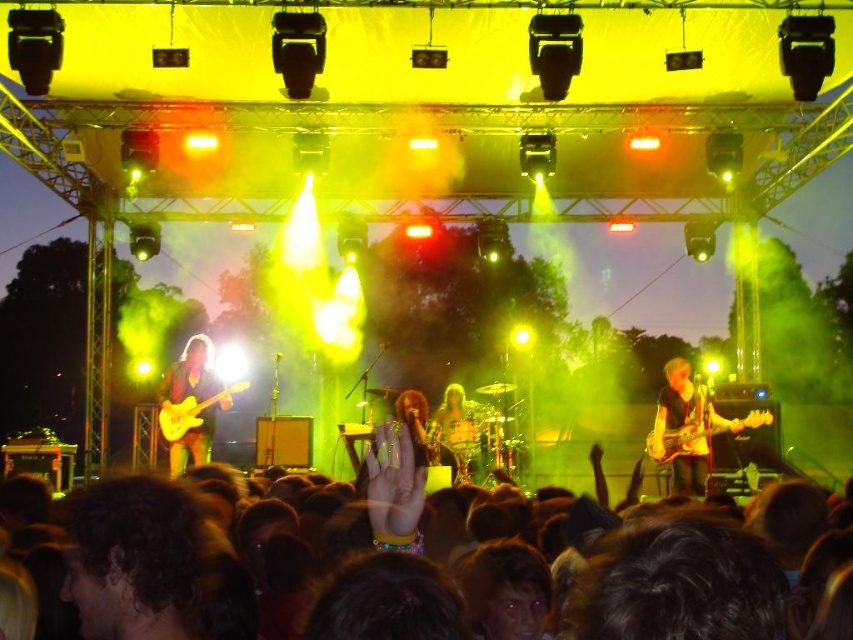
Question: Can you confirm if dark brown hair at lower center is wider than shiny gold guitar at left?

Choices:
 (A) no
 (B) yes

Answer: (A)

Question: Does matte black guitar at right appear under shiny gold guitar at left?

Choices:
 (A) no
 (B) yes

Answer: (B)

Question: Estimate the real-world distances between objects in this image. Which object is farther from the yellow matte electric guitar at left?

Choices:
 (A) glossy wood electric guitar at right
 (B) dark brown hair at lower center

Answer: (B)

Question: Can you confirm if shiny gold guitar at left is bigger than glossy wood electric guitar at right?

Choices:
 (A) yes
 (B) no

Answer: (A)

Question: Which point is closer to the camera?

Choices:
 (A) (654, 429)
 (B) (671, 387)
 (C) (218, 378)
 (D) (196, 419)

Answer: (A)

Question: Among these objects, which one is nearest to the camera?

Choices:
 (A) matte black guitar at right
 (B) glossy wood electric guitar at right

Answer: (B)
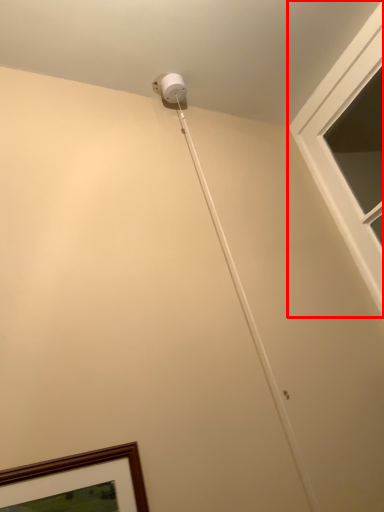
________________
§ **What is being asked**: Write out every line of the entries above as a JSON list of strings, one string per line, leaving out blank lines and the pictures.

§ **Result of the task**:
[
  "Question: Can you confirm if dark brown hair at lower center is wider than shiny gold guitar at left?",
  "Choices:",
  " (A) no",
  " (B) yes",
  "Answer: (A)",
  "Question: Does matte black guitar at right appear under shiny gold guitar at left?",
  "Choices:",
  " (A) no",
  " (B) yes",
  "Answer: (B)",
  "Question: Estimate the real-world distances between objects in this image. Which object is farther from the yellow matte electric guitar at left?",
  "Choices:",
  " (A) glossy wood electric guitar at right",
  " (B) dark brown hair at lower center",
  "Answer: (B)",
  "Question: Can you confirm if shiny gold guitar at left is bigger than glossy wood electric guitar at right?",
  "Choices:",
  " (A) yes",
  " (B) no",
  "Answer: (A)",
  "Question: Which point is closer to the camera?",
  "Choices:",
  " (A) (654, 429)",
  " (B) (671, 387)",
  " (C) (218, 378)",
  " (D) (196, 419)",
  "Answer: (A)",
  "Question: Among these objects, which one is nearest to the camera?",
  "Choices:",
  " (A) matte black guitar at right",
  " (B) glossy wood electric guitar at right",
  "Answer: (B)"
]